::: Provided data

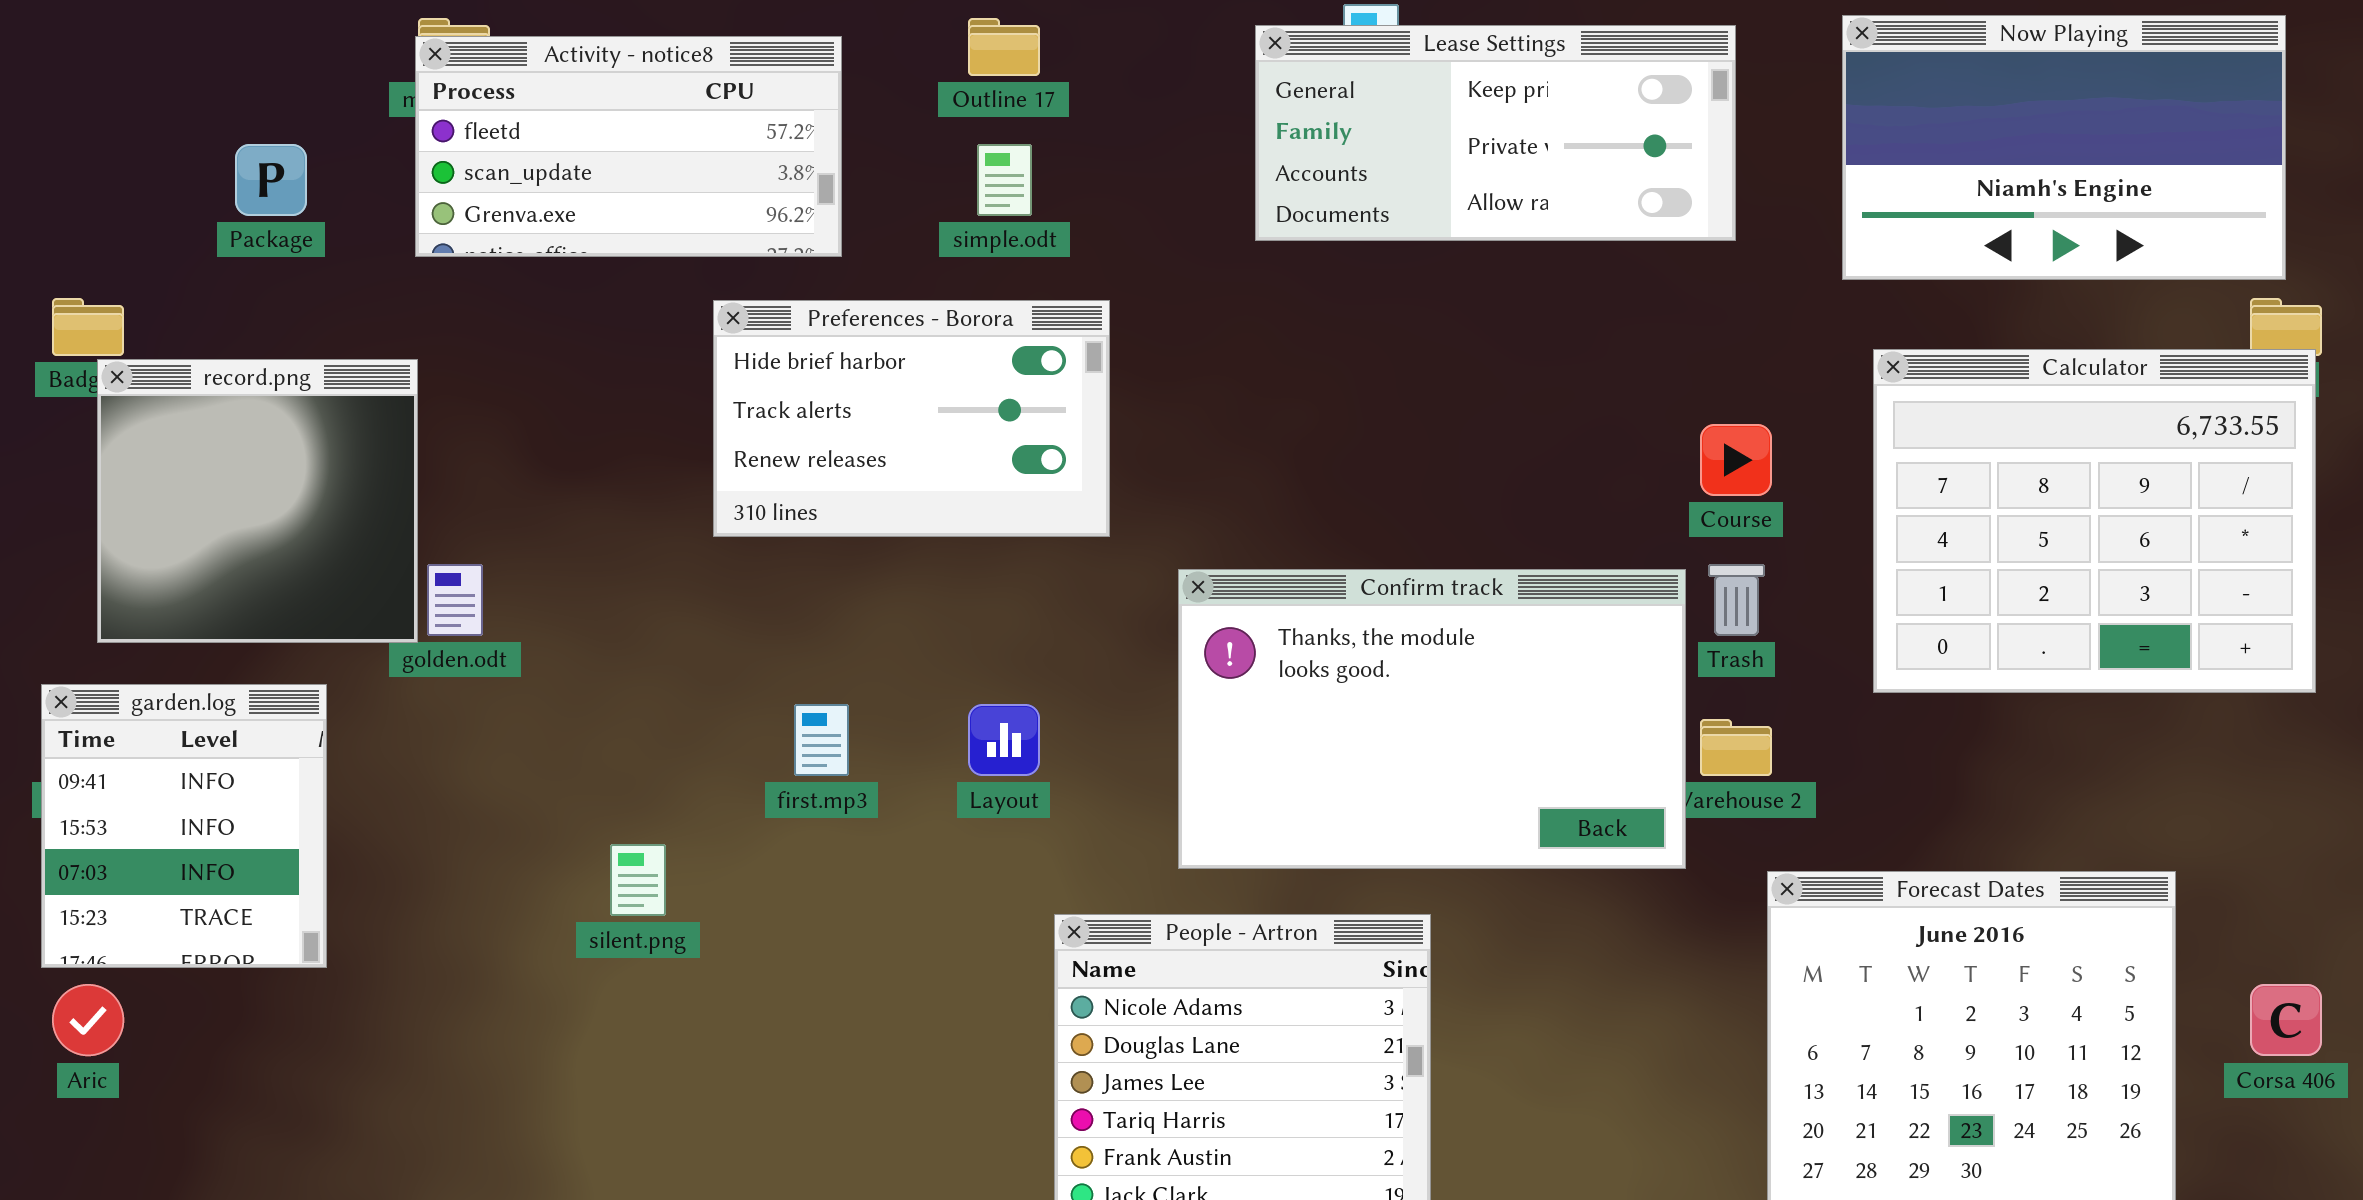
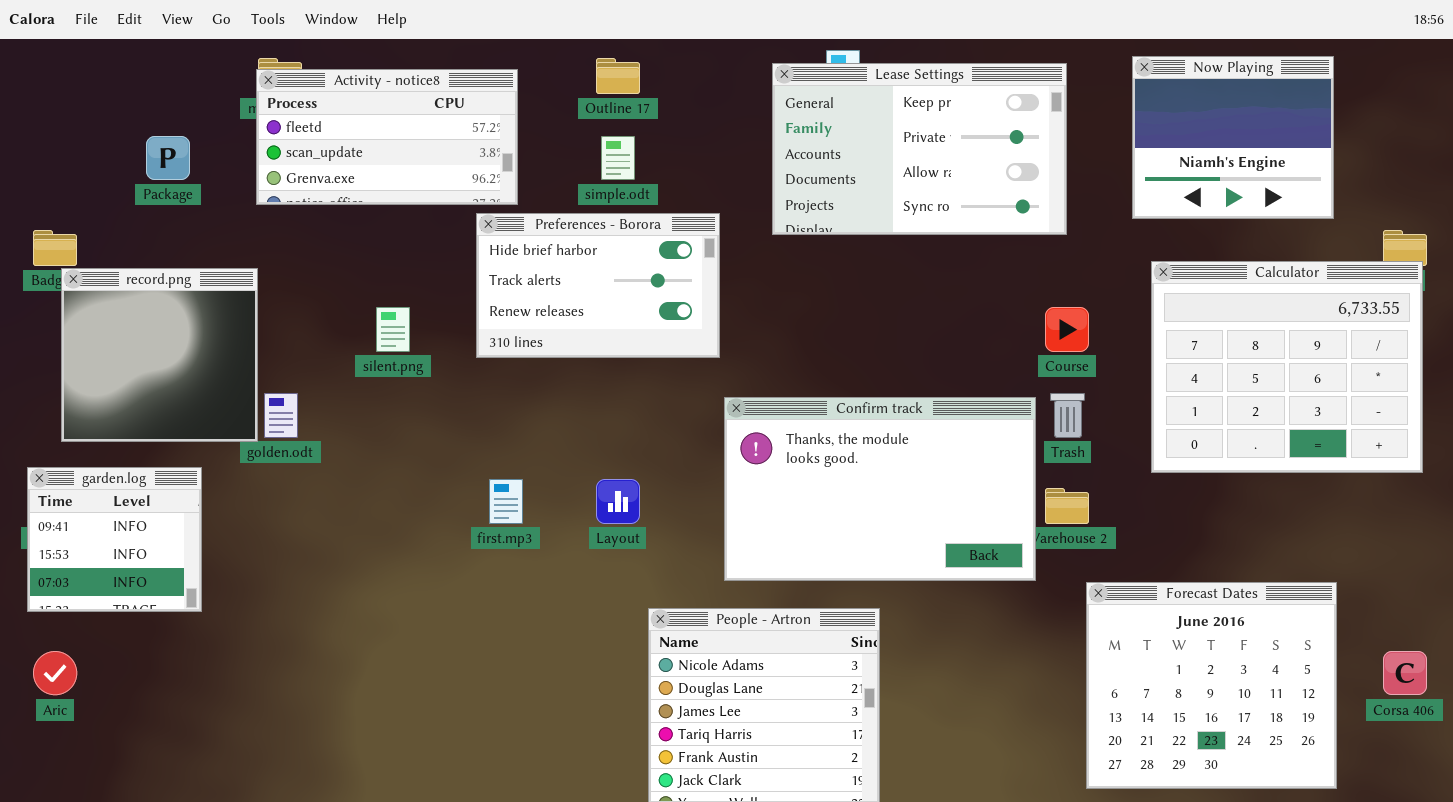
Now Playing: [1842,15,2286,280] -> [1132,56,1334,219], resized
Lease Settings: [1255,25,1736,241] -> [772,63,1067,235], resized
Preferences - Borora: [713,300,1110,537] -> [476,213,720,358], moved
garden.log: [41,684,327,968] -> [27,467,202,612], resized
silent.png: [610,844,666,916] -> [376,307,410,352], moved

::::::
::: Provided data

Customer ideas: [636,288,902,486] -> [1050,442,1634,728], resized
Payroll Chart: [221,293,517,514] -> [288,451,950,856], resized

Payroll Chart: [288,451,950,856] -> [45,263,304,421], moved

::::::

* Instructions to follow *
Work out, please, how many lines above contain "Payroll"; answer only with the number.

* Result below *
2